▶ **Records supplied**
== Segment start ==

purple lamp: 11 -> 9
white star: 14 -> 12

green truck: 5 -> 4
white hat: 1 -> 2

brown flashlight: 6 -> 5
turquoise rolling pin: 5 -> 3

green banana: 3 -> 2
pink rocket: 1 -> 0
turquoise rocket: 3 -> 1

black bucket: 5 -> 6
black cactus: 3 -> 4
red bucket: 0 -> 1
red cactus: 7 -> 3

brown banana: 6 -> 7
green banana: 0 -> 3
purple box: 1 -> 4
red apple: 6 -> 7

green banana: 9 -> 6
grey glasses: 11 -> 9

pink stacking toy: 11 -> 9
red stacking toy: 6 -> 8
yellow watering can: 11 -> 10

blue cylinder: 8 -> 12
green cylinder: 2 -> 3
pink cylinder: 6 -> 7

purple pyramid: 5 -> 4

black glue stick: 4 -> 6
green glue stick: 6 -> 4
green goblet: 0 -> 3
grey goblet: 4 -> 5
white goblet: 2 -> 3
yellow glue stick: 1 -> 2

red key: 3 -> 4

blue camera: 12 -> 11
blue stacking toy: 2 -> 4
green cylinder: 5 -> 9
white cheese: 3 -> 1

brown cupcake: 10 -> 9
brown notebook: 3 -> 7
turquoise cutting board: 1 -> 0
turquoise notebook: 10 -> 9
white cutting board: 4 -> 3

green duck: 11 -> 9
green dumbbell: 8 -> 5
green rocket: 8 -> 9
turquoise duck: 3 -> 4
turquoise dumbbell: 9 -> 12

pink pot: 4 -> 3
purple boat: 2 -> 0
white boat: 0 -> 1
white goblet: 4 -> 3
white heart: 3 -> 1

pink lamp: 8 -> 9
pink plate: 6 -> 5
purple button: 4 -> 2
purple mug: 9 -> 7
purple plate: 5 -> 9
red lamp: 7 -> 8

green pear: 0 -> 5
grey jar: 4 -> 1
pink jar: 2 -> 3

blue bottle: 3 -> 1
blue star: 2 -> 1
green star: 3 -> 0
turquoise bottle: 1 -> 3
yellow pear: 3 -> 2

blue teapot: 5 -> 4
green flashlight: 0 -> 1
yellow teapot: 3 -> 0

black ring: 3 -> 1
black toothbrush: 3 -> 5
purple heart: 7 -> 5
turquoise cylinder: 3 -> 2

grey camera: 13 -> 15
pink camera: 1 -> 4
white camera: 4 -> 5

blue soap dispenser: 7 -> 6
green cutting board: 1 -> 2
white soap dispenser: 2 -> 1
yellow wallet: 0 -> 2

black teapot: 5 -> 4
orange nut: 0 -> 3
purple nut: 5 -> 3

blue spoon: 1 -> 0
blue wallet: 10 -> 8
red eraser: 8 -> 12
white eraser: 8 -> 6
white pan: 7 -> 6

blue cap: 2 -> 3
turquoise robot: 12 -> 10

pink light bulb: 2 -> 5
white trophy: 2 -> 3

== Segment end ==

▶ **Problem statement**
Please retype exactly the line containing "green cutting board: 1 -> 2" and each line after it to the end of the records, and nothing more.

▶ **The answer**
green cutting board: 1 -> 2
white soap dispenser: 2 -> 1
yellow wallet: 0 -> 2

black teapot: 5 -> 4
orange nut: 0 -> 3
purple nut: 5 -> 3

blue spoon: 1 -> 0
blue wallet: 10 -> 8
red eraser: 8 -> 12
white eraser: 8 -> 6
white pan: 7 -> 6

blue cap: 2 -> 3
turquoise robot: 12 -> 10

pink light bulb: 2 -> 5
white trophy: 2 -> 3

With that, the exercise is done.